■ **Information**
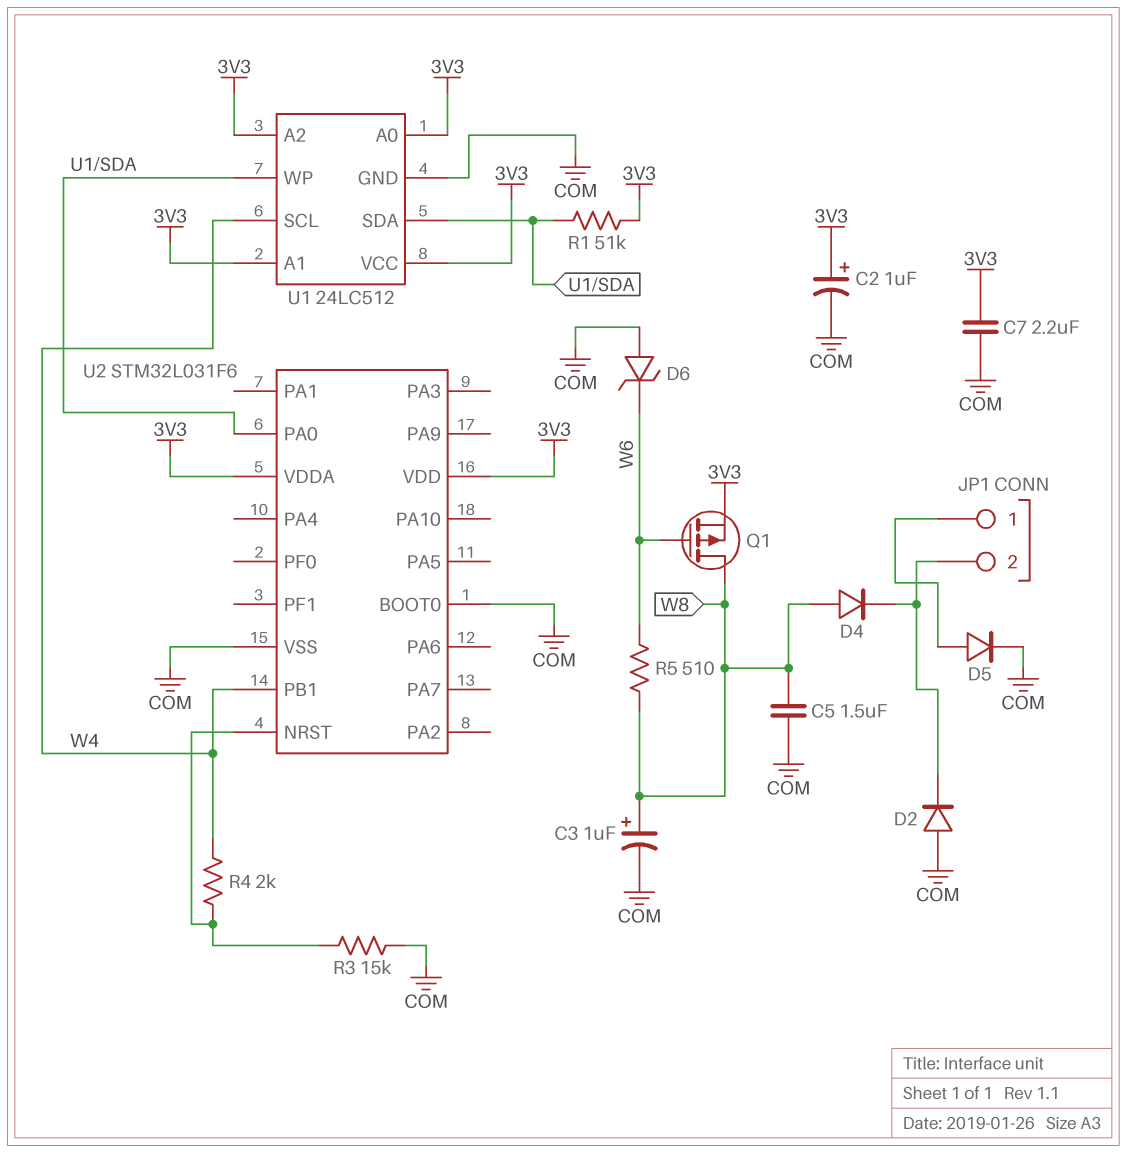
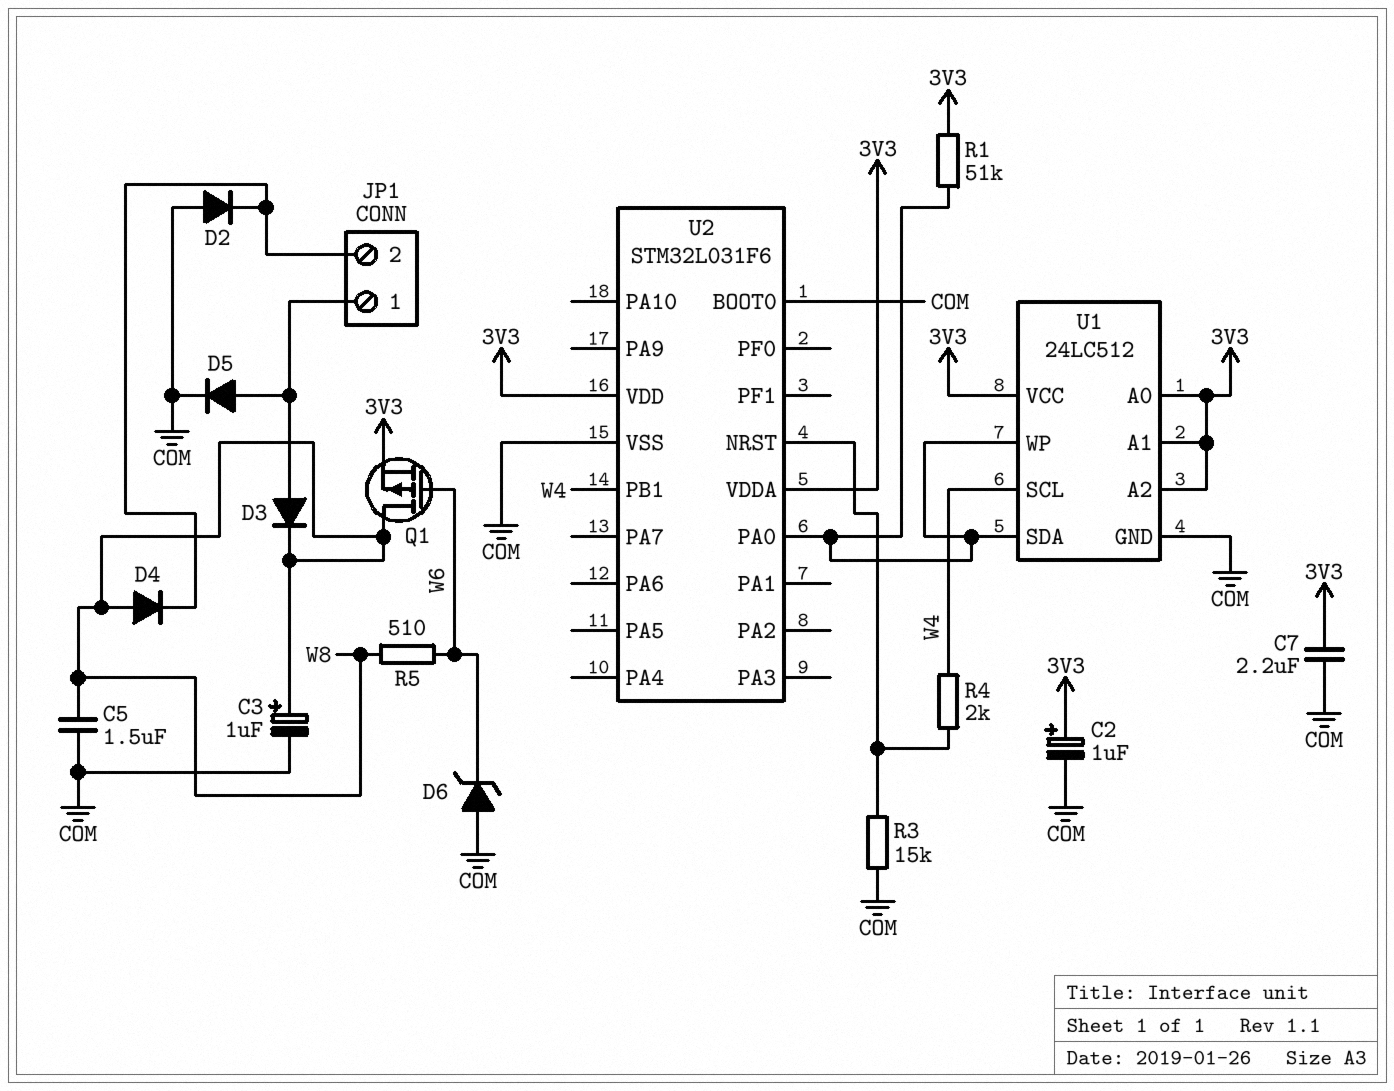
D3: none -> diode (A JP1/1, K W8)

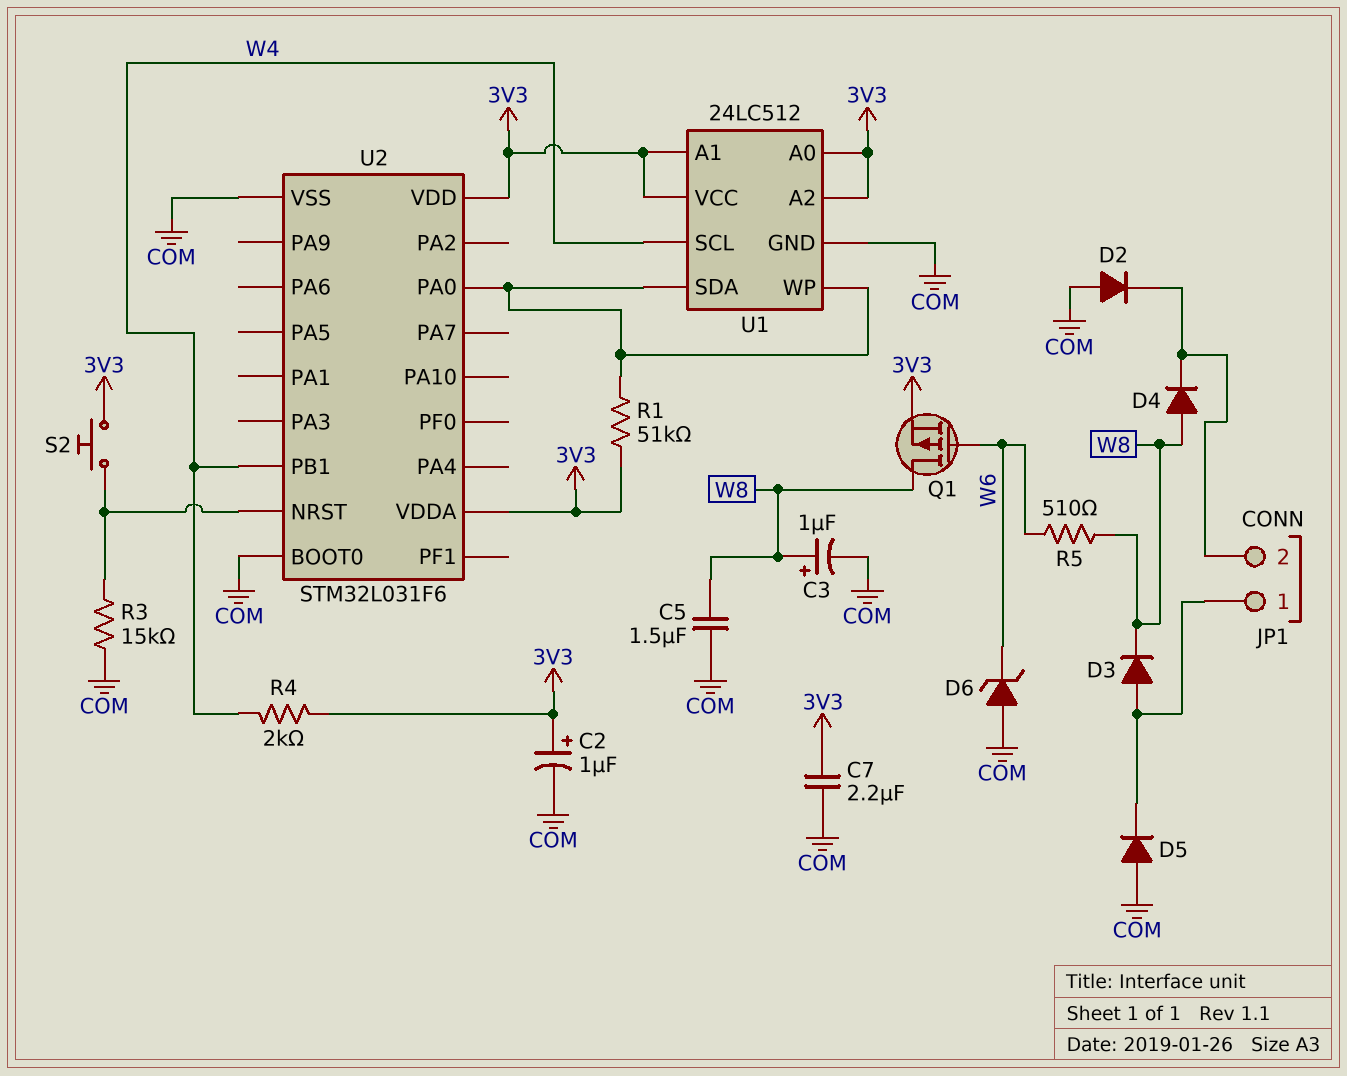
D5: diode (A JP1/1, K COM) -> diode (A COM, K JP1/1)
R4: 2k (U2/NRST, W4) -> 2k (3V3, W4)
S2: none -> button (3V3, U2/NRST)

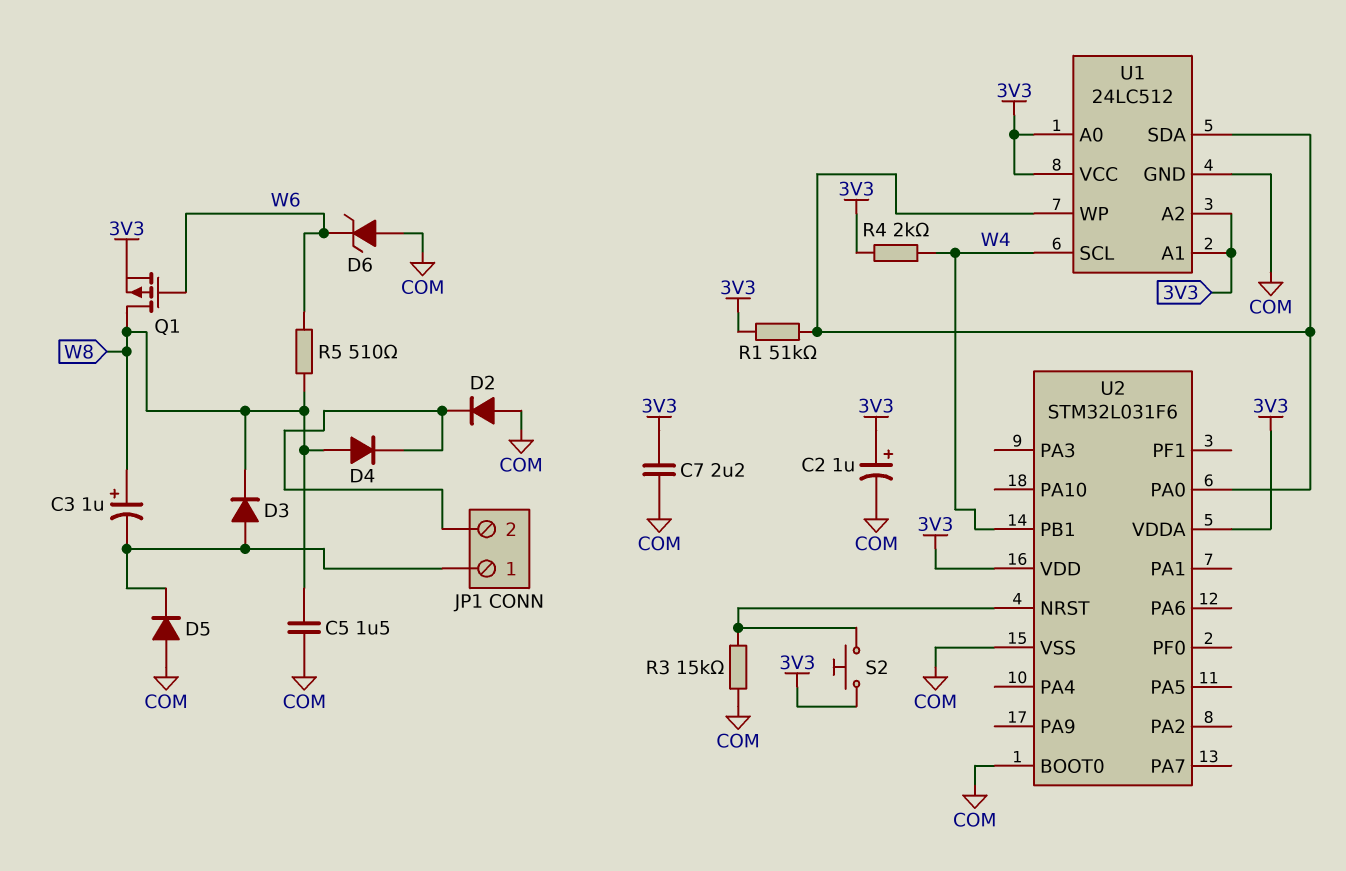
C3: 1uF (plus W8, minus COM) -> 1uF (plus W8, minus JP1/1)

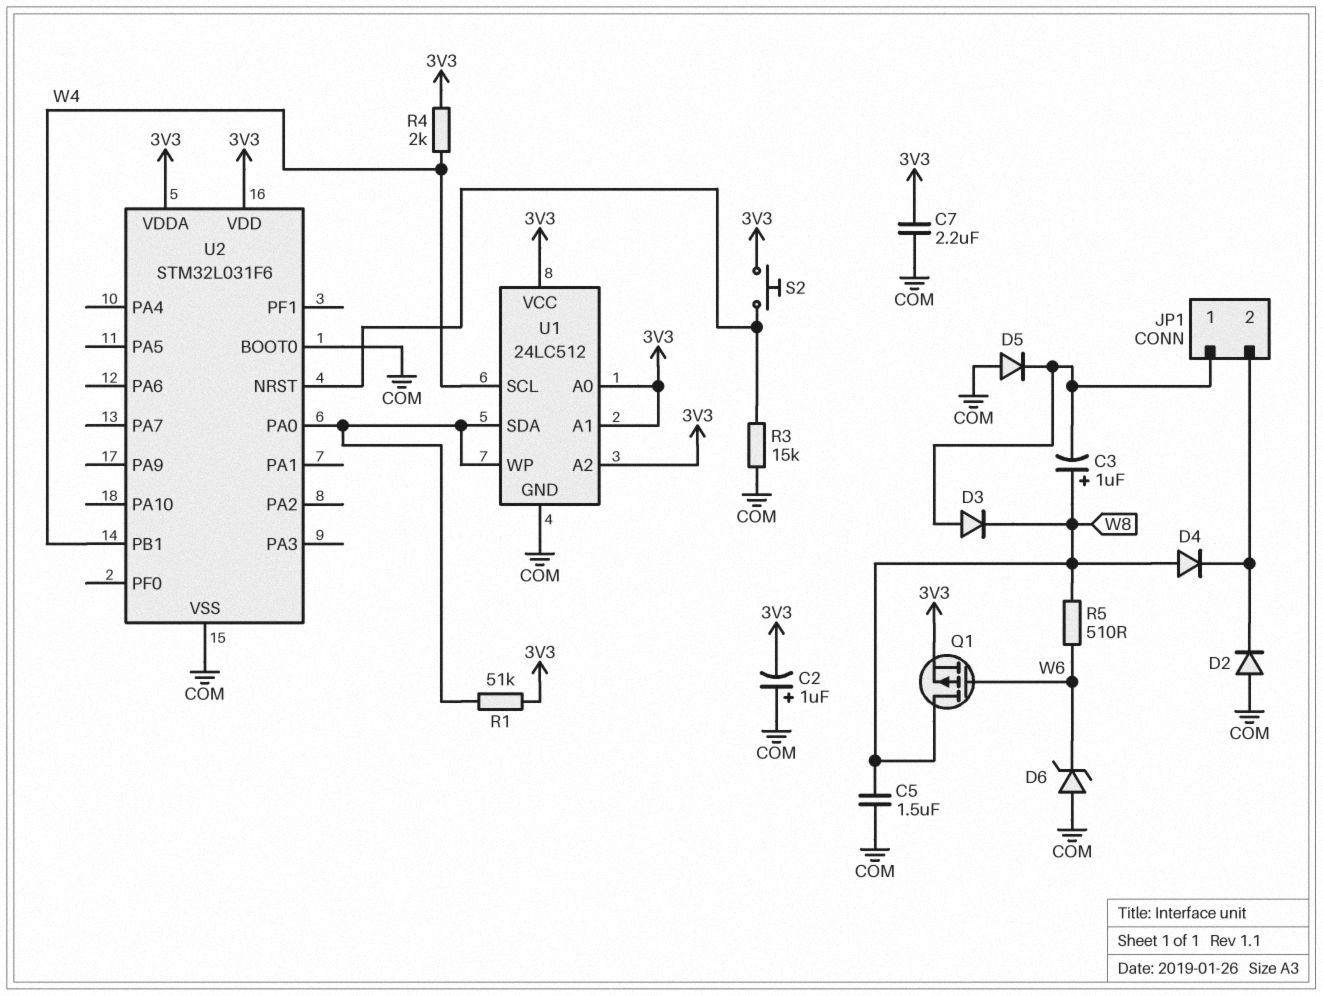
C2: 1uF (plus 3V3, minus COM) -> 1uF (plus COM, minus 3V3)

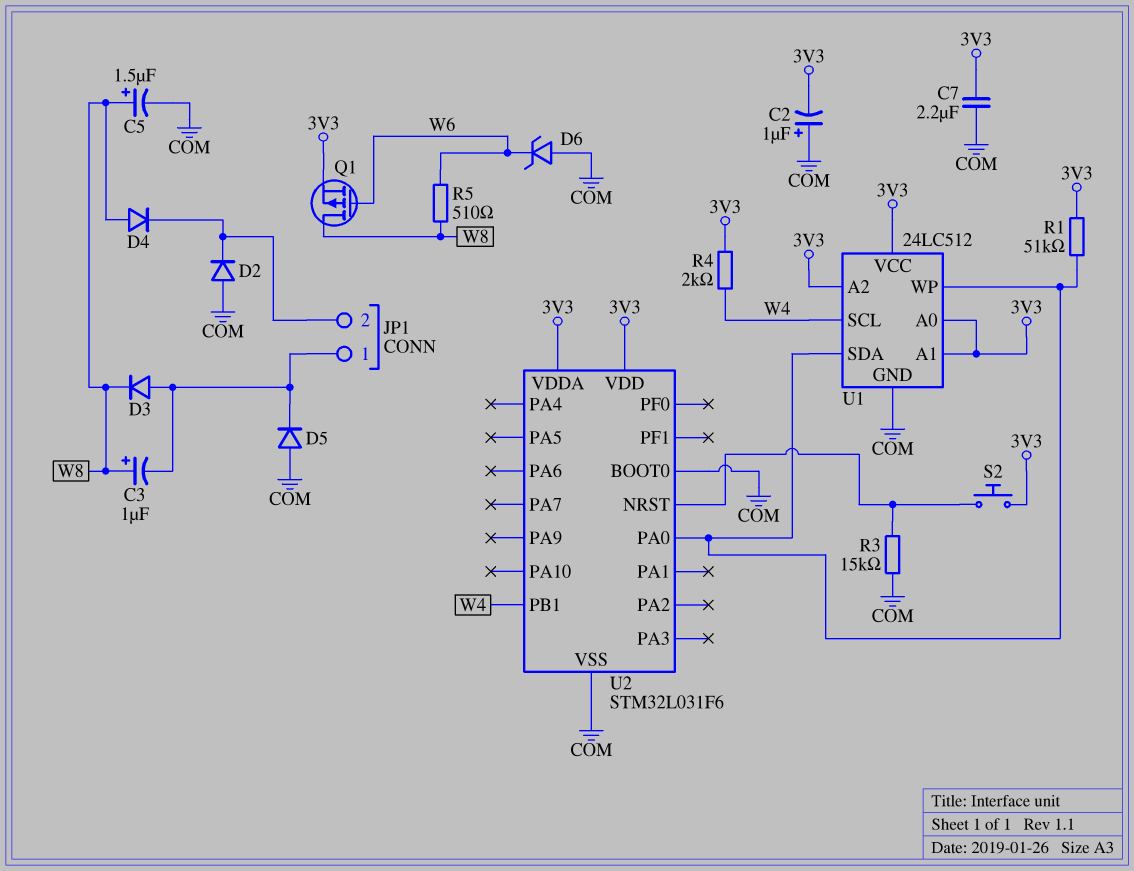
C5: 1.5uF (COM, W8) -> 1.5uF (plus W8, minus COM)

■ **Exercise prompt**
Leaving every picture out, please copy exactly the lines from the one holding "C3: 1uF (plus" through the last line of the listing, both ends included.

■ **Reply to the task**
C3: 1uF (plus W8, minus COM) -> 1uF (plus W8, minus JP1/1)

C2: 1uF (plus 3V3, minus COM) -> 1uF (plus COM, minus 3V3)

C5: 1.5uF (COM, W8) -> 1.5uF (plus W8, minus COM)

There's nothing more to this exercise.